* **ACTION ITEM**: For the entries that follow, restate word for word the line containing "(539, 426) = (429, 225): none", the line containing "(763, 290) = (375, 111): none -> green gift", and every line that lies between them.

* **DATA SHOWN**:
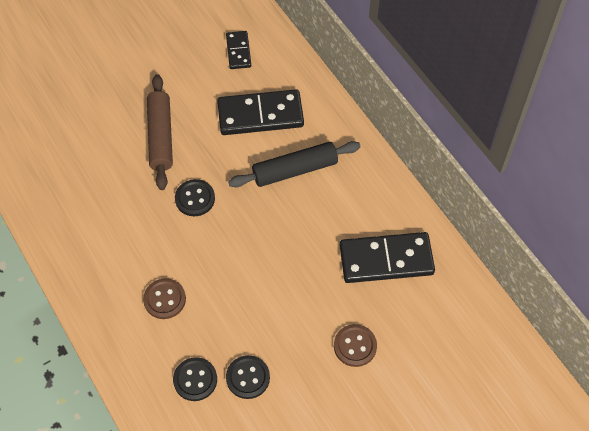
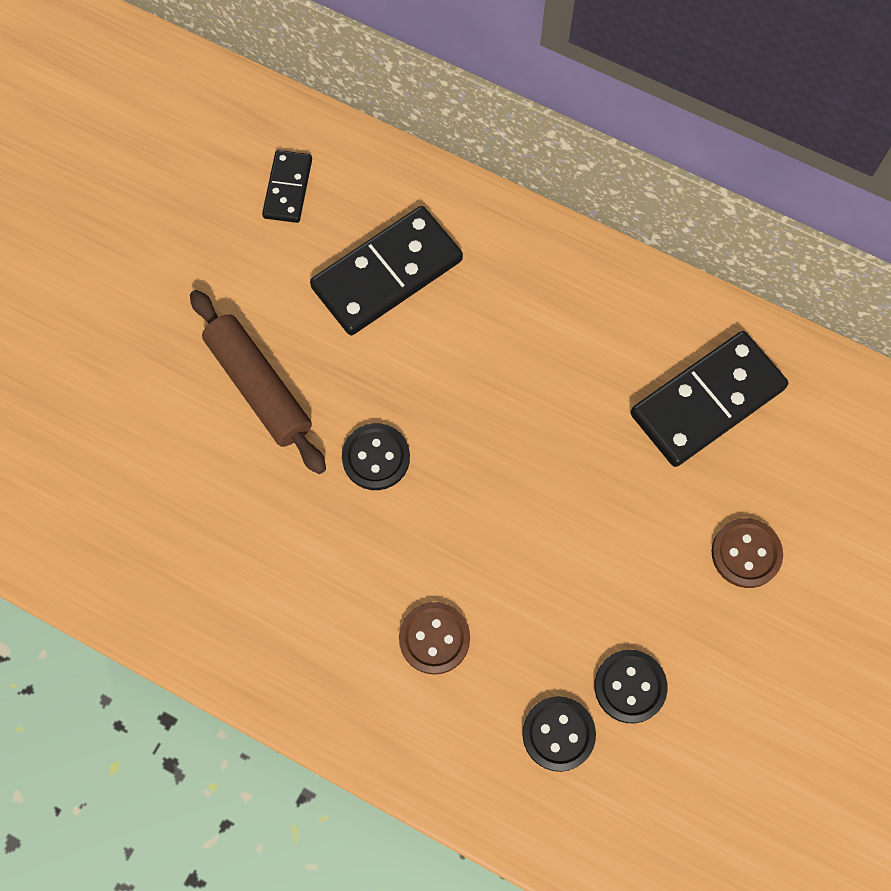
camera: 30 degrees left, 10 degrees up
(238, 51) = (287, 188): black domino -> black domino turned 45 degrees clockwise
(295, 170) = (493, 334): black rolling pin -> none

==

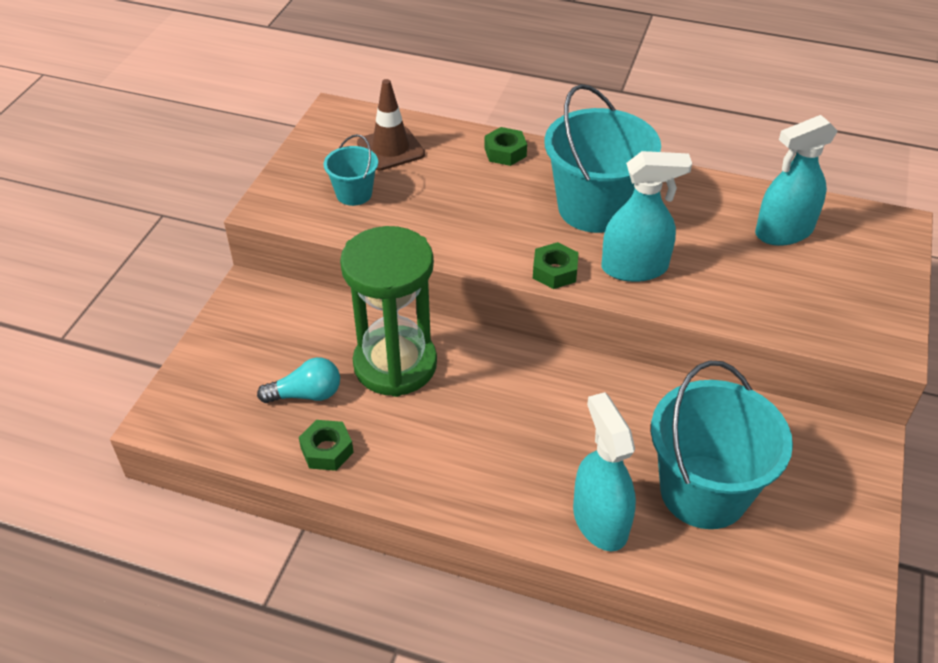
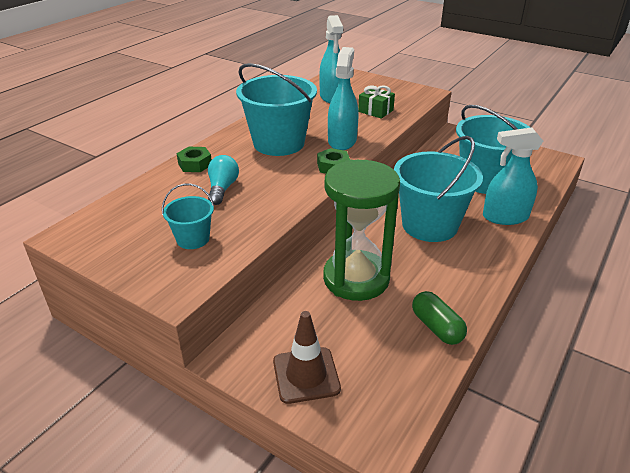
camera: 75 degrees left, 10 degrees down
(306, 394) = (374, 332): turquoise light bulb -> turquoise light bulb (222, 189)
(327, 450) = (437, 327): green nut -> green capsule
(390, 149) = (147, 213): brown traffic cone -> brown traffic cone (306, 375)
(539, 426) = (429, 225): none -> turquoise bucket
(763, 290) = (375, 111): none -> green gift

* **YOUR RESPONSE**:
(539, 426) = (429, 225): none -> turquoise bucket
(763, 290) = (375, 111): none -> green gift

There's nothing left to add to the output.